#### GOAL OF THE EXERCISE
Look through the data below, and copy each line that carries the word "none".

#### INPUT
————

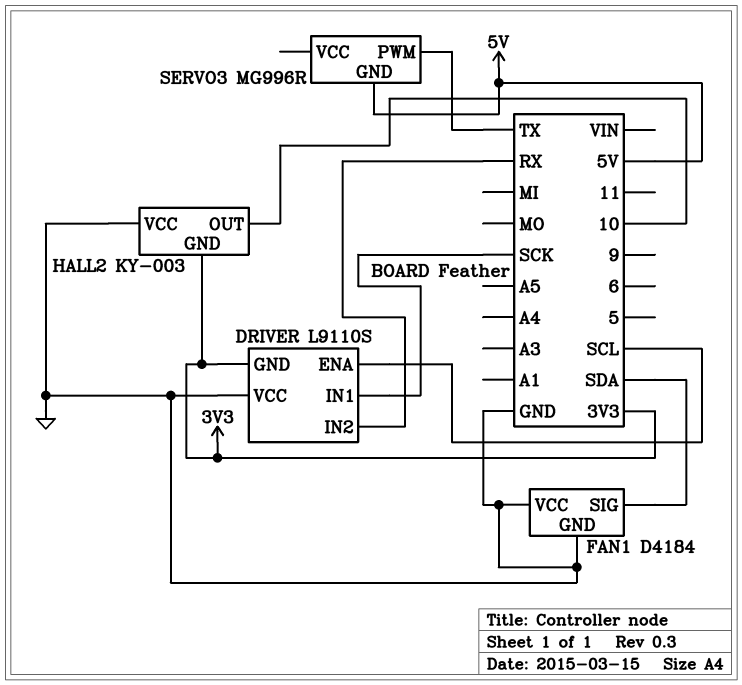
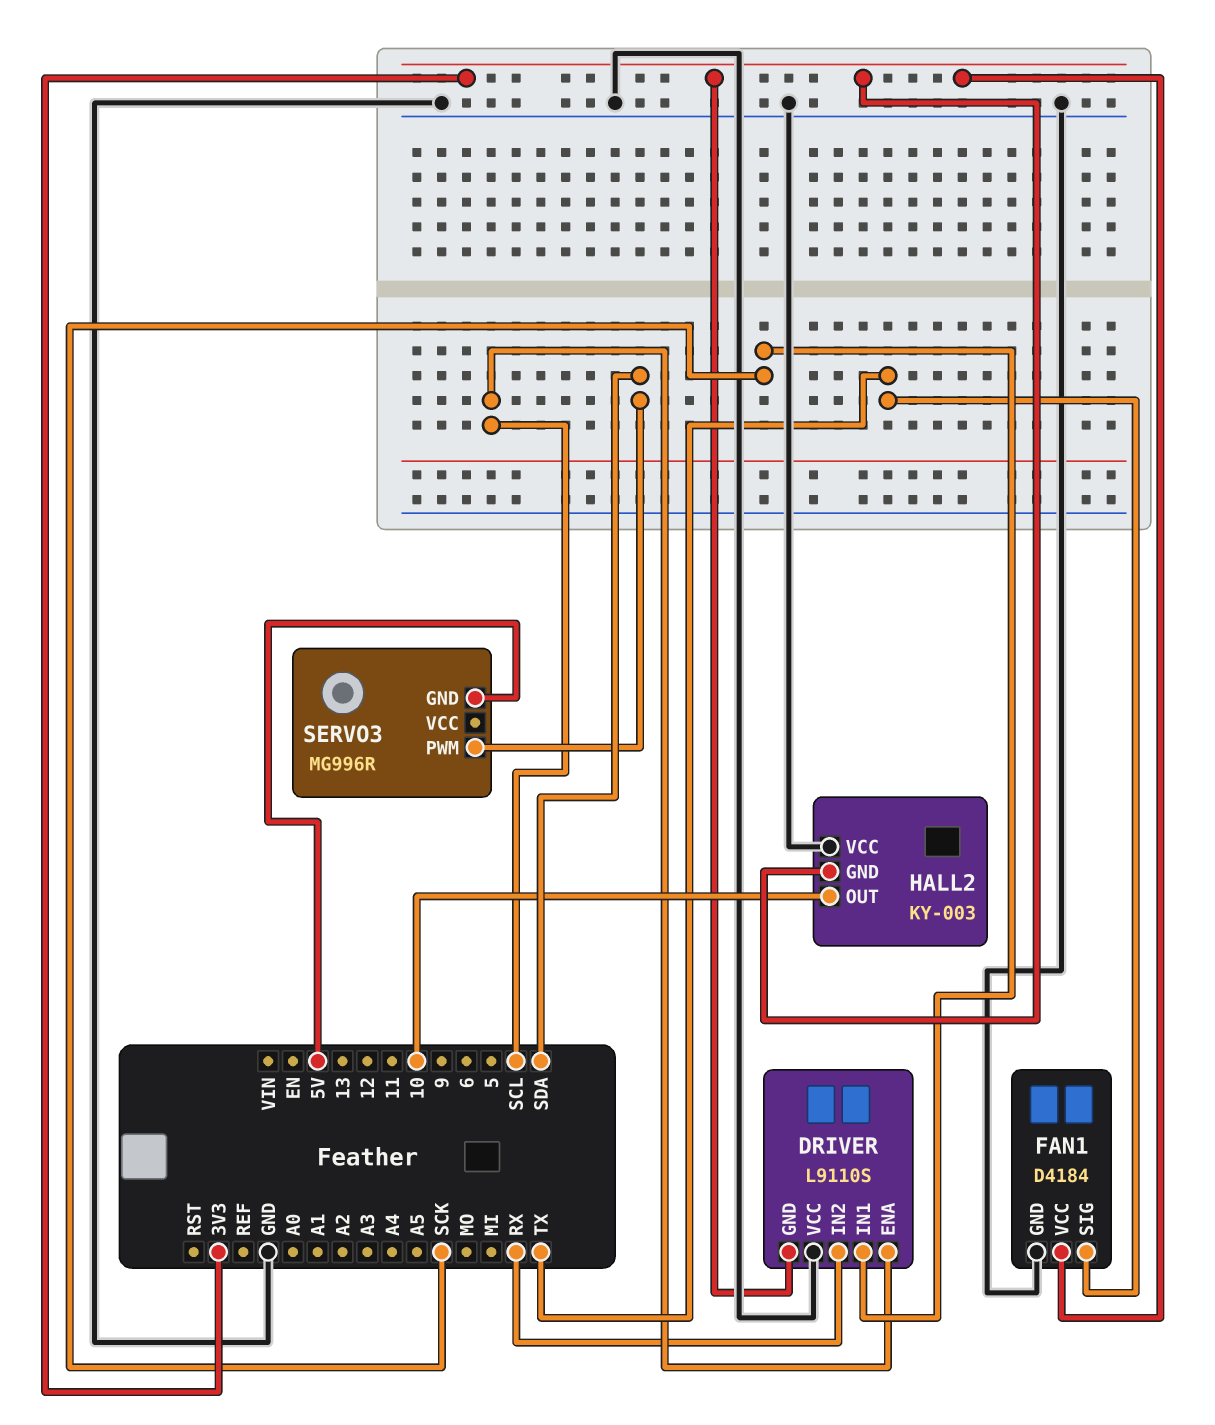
FAN1 pin SIG: SDA -> TX
FAN1 pin VCC: GND -> 3V3
SERVO3 pin PWM: TX -> SDA

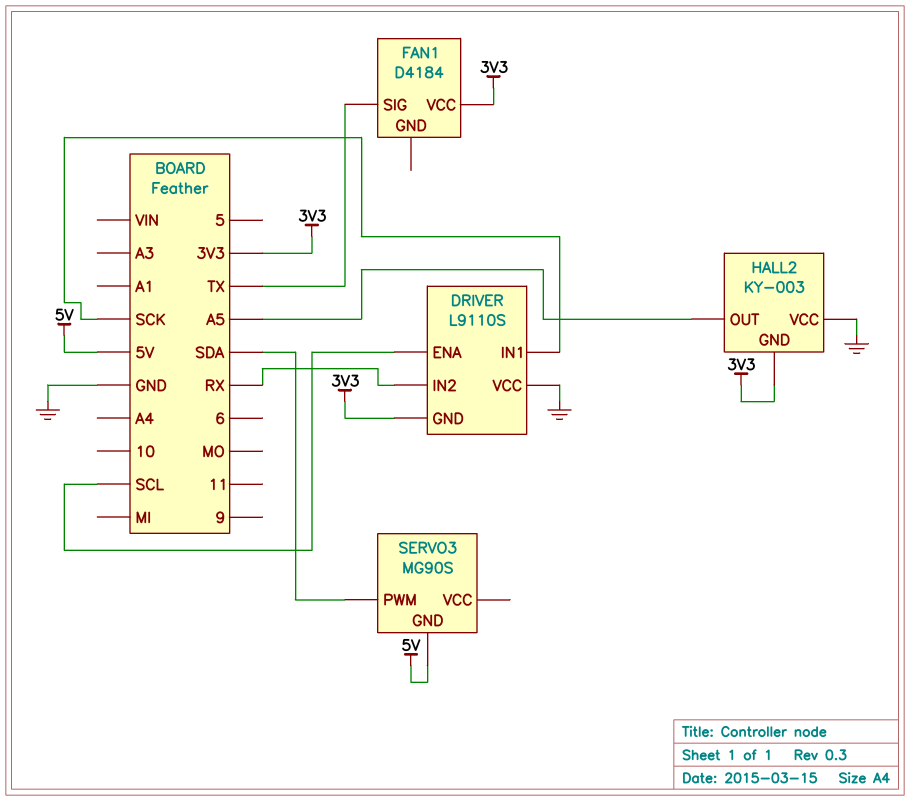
FAN1 pin GND: GND -> none
HALL2 pin OUT: 10 -> A5
SERVO3: MG996R -> MG90S

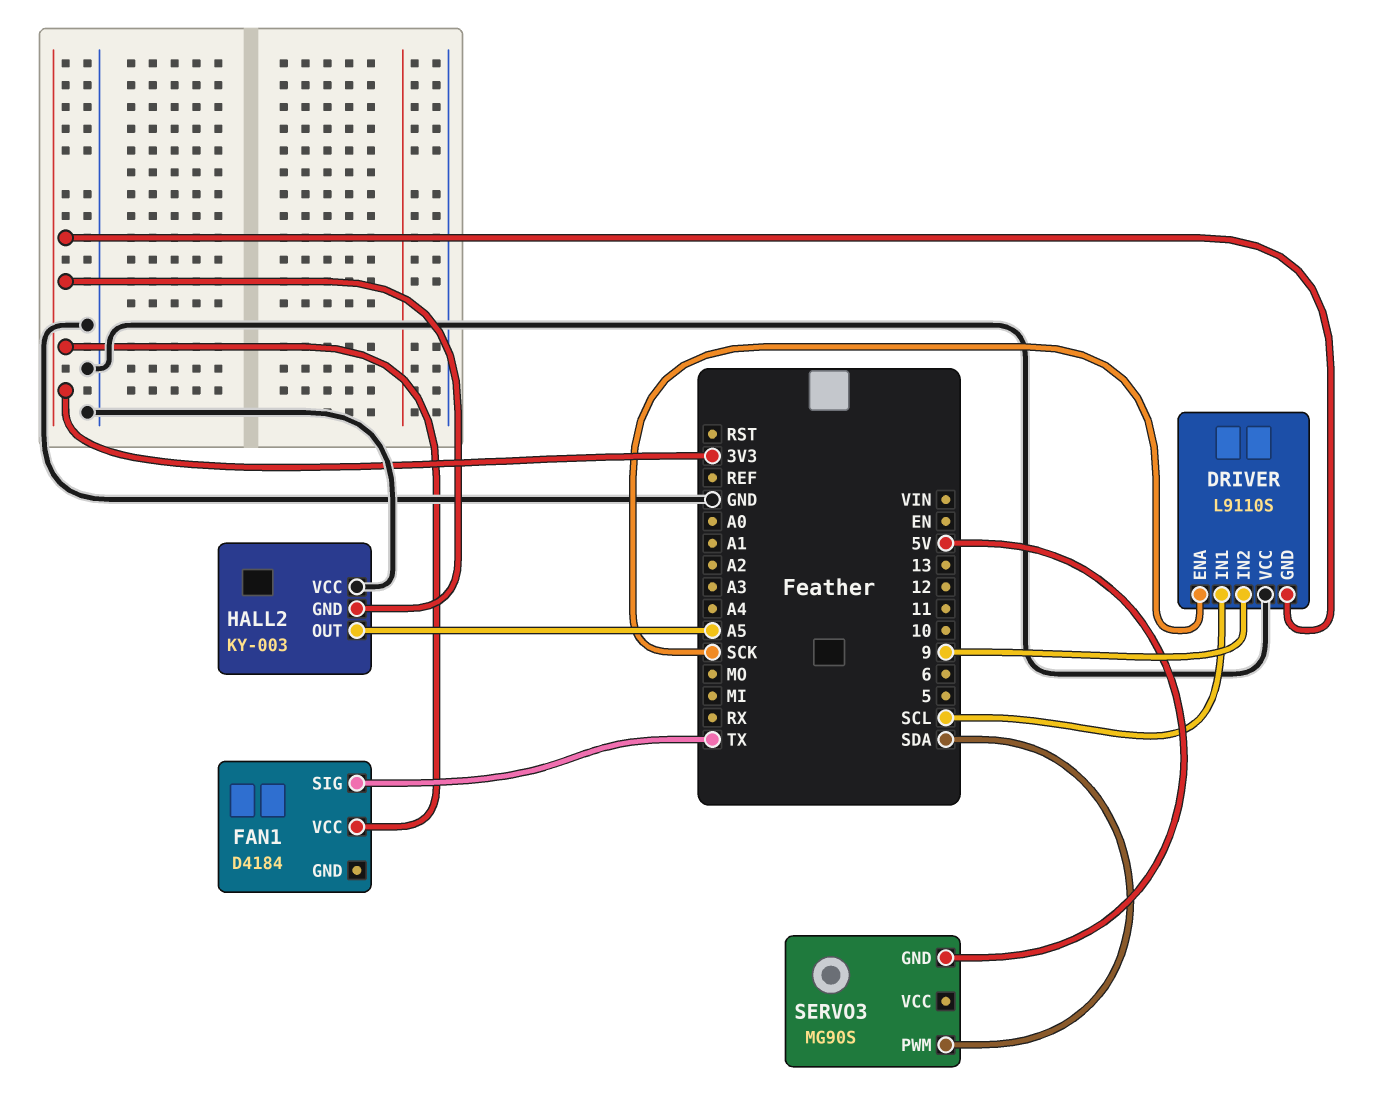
DRIVER pin ENA: SCL -> SCK
DRIVER pin IN1: SCK -> SCL
DRIVER pin IN2: RX -> 9

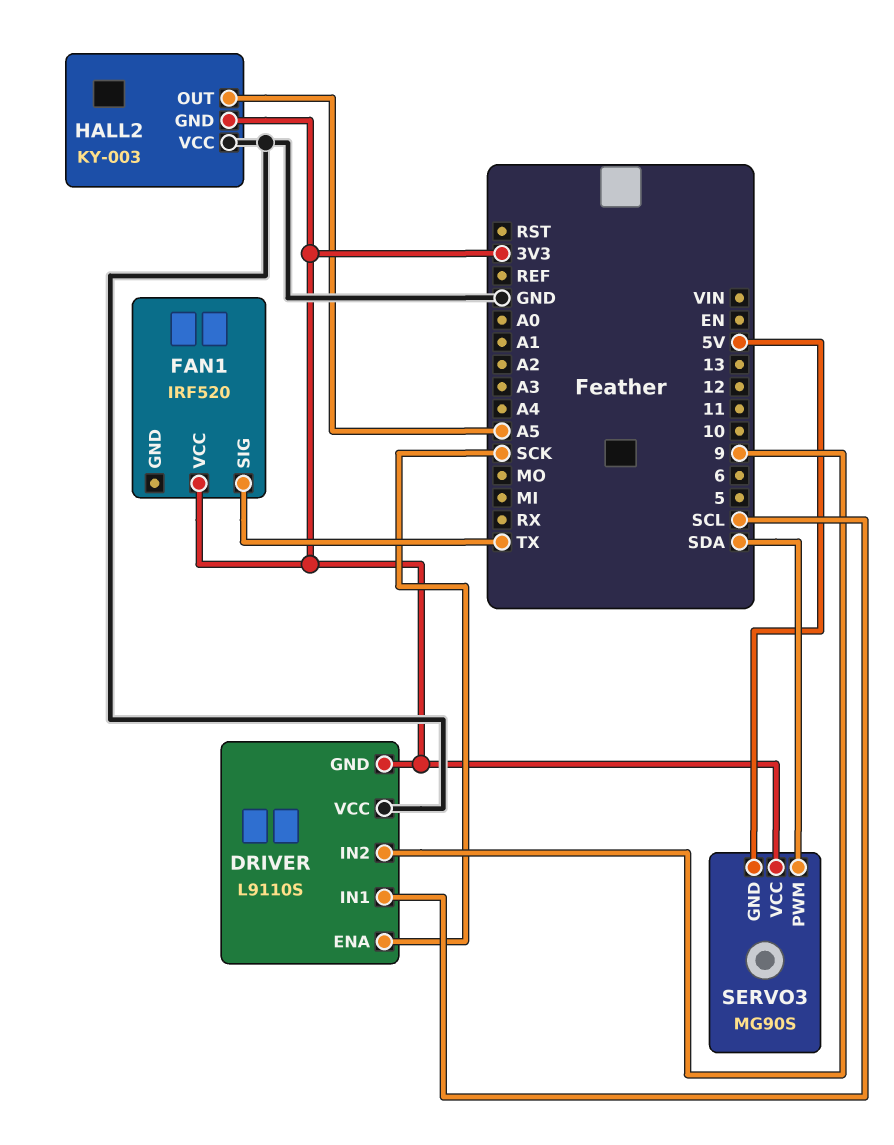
FAN1: D4184 -> IRF520
SERVO3 pin VCC: none -> 3V3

————

#### EXERCISE RESPONSE
FAN1 pin GND: GND -> none
SERVO3 pin VCC: none -> 3V3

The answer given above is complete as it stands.